Extracted data —
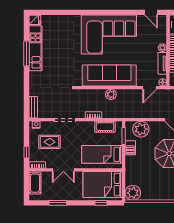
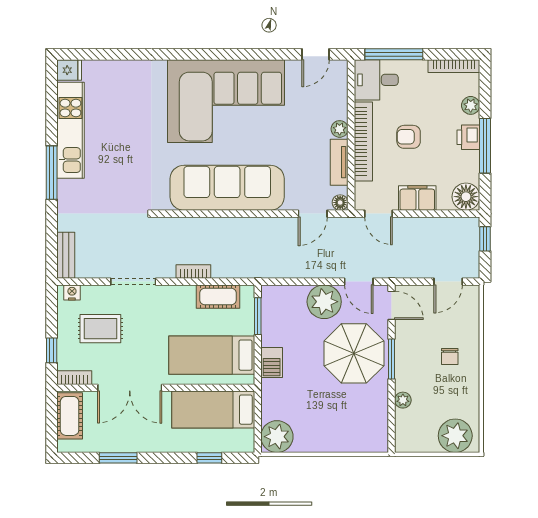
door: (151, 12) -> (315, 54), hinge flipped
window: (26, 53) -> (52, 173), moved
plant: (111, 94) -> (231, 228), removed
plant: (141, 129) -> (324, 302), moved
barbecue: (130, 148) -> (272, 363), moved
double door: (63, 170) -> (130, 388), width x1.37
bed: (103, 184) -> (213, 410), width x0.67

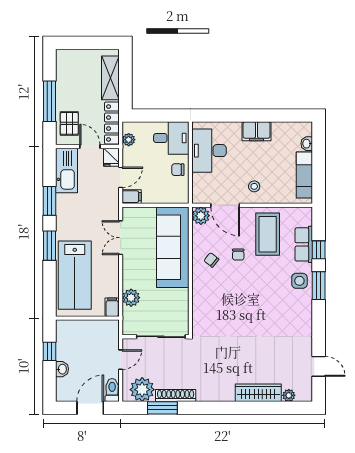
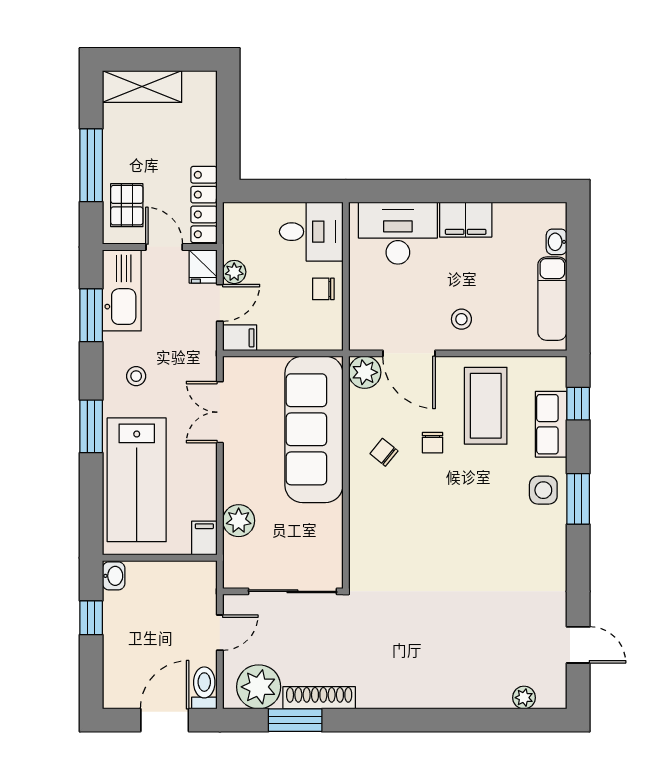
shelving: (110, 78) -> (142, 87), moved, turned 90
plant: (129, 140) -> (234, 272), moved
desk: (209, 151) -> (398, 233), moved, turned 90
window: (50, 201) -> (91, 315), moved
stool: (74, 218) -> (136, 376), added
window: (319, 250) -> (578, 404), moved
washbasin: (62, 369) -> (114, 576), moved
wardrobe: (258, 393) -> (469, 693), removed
==
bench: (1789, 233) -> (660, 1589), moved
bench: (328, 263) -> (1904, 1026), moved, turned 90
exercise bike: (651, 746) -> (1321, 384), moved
==
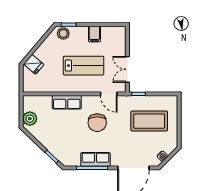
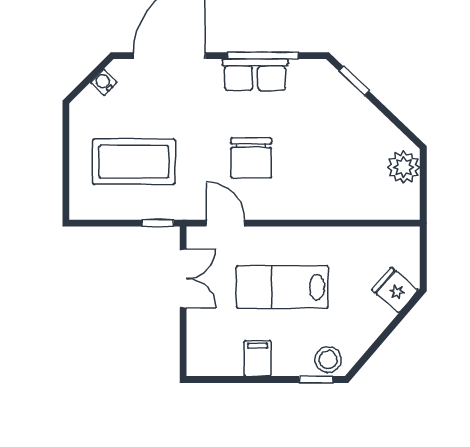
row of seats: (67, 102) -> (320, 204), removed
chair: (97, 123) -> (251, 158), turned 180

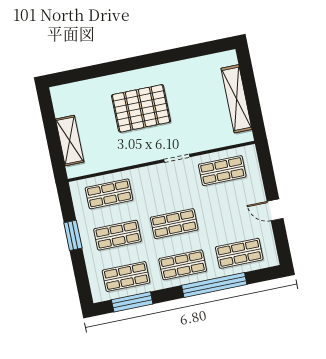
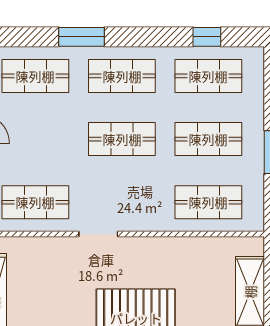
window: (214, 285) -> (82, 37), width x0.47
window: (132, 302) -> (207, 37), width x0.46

Exercise requirements — In the records above, find the line containing "door: (151, 12) -> (315, 54), hinge flipped" and the line containing "window: (319, 250) -> (578, 404), moved", then give both of them again word for word along with every line between. Omit any pictures.

Response area —
door: (151, 12) -> (315, 54), hinge flipped
window: (26, 53) -> (52, 173), moved
plant: (111, 94) -> (231, 228), removed
plant: (141, 129) -> (324, 302), moved
barbecue: (130, 148) -> (272, 363), moved
double door: (63, 170) -> (130, 388), width x1.37
bed: (103, 184) -> (213, 410), width x0.67

shelving: (110, 78) -> (142, 87), moved, turned 90
plant: (129, 140) -> (234, 272), moved
desk: (209, 151) -> (398, 233), moved, turned 90
window: (50, 201) -> (91, 315), moved
stool: (74, 218) -> (136, 376), added
window: (319, 250) -> (578, 404), moved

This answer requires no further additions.